About this exercise: All of the data should be output character for character, except the pictures.
____
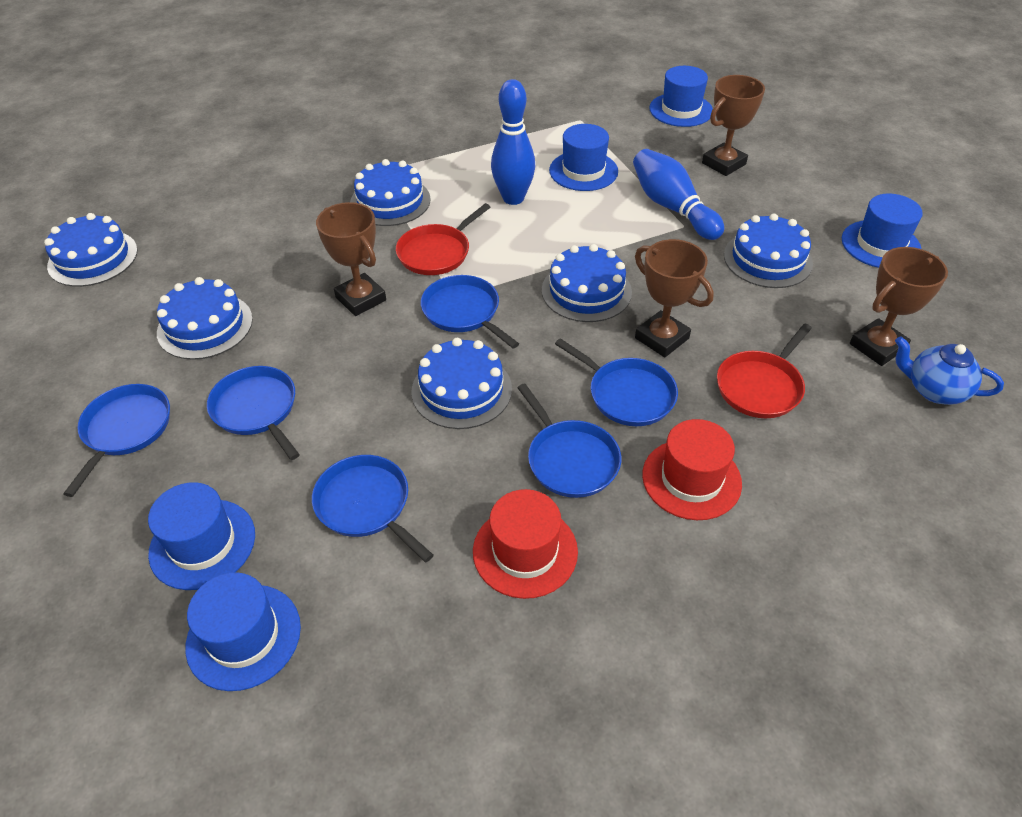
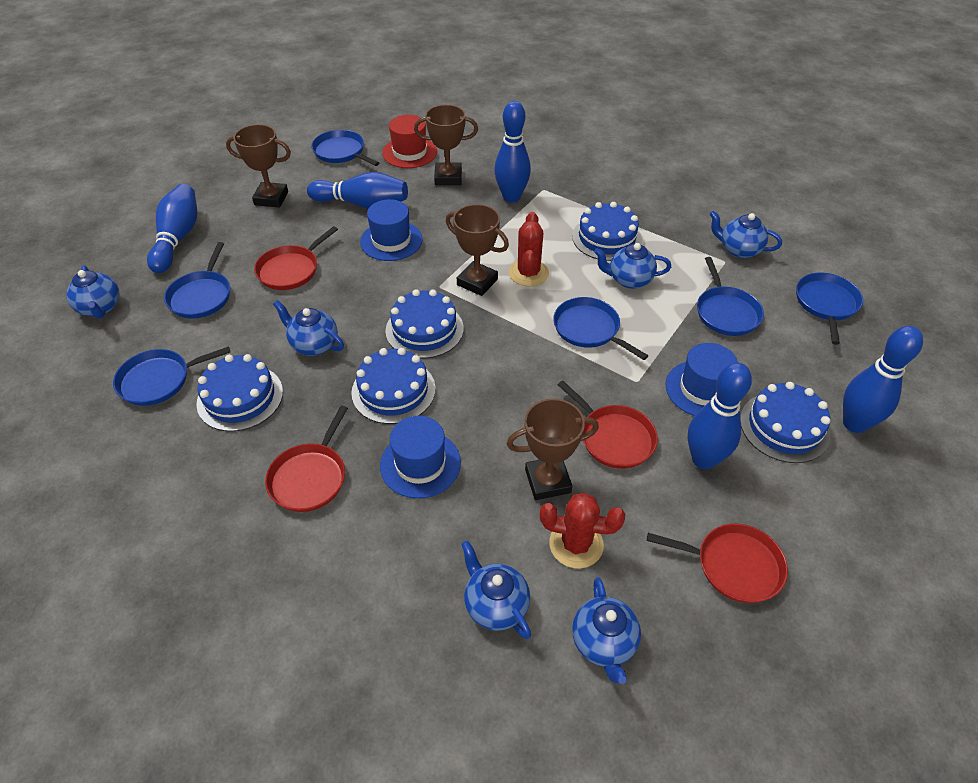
blue bowling pin: [491,79,535,205] [633,149,724,240] = 2 -> [147,184,197,273] [307,172,408,209] [494,101,531,202] [688,362,752,469] [843,326,923,433] = 5
blue cake: [44,213,138,287] [157,277,253,360] [350,159,431,226] [412,338,512,429] [542,244,632,322] [724,214,813,288] = 6 -> [196,354,283,432] [351,348,436,424] [385,289,464,359] [572,202,642,261] [740,382,830,463] = 5
blue hat: [148,482,255,590] [185,572,301,691] [549,124,618,191] [649,66,713,127] [842,193,923,268] = 5 -> [360,199,423,261] [380,416,461,499] [666,343,738,416] = 3
blue teapot: [895,337,1004,405] = 1 -> [66,265,120,319] [273,300,344,356] [461,540,531,639] [572,577,641,684] [594,243,671,289] [710,211,782,258] = 6
red cactus: none = 0 -> [509,212,549,287] [540,493,625,569] = 2
red hat: [473,489,578,599] [642,419,742,520] = 2 -> [382,115,437,168] = 1
red pan: [396,203,490,275] [717,324,812,418] = 2 -> [254,226,338,290] [265,406,348,512] [558,381,658,469] [647,524,788,603] = 4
____
Problem solution:
blue bowling pin: [491,79,535,205] [633,149,724,240] = 2 -> [147,184,197,273] [307,172,408,209] [494,101,531,202] [688,362,752,469] [843,326,923,433] = 5
blue cake: [44,213,138,287] [157,277,253,360] [350,159,431,226] [412,338,512,429] [542,244,632,322] [724,214,813,288] = 6 -> [196,354,283,432] [351,348,436,424] [385,289,464,359] [572,202,642,261] [740,382,830,463] = 5
blue hat: [148,482,255,590] [185,572,301,691] [549,124,618,191] [649,66,713,127] [842,193,923,268] = 5 -> [360,199,423,261] [380,416,461,499] [666,343,738,416] = 3
blue teapot: [895,337,1004,405] = 1 -> [66,265,120,319] [273,300,344,356] [461,540,531,639] [572,577,641,684] [594,243,671,289] [710,211,782,258] = 6
red cactus: none = 0 -> [509,212,549,287] [540,493,625,569] = 2
red hat: [473,489,578,599] [642,419,742,520] = 2 -> [382,115,437,168] = 1
red pan: [396,203,490,275] [717,324,812,418] = 2 -> [254,226,338,290] [265,406,348,512] [558,381,658,469] [647,524,788,603] = 4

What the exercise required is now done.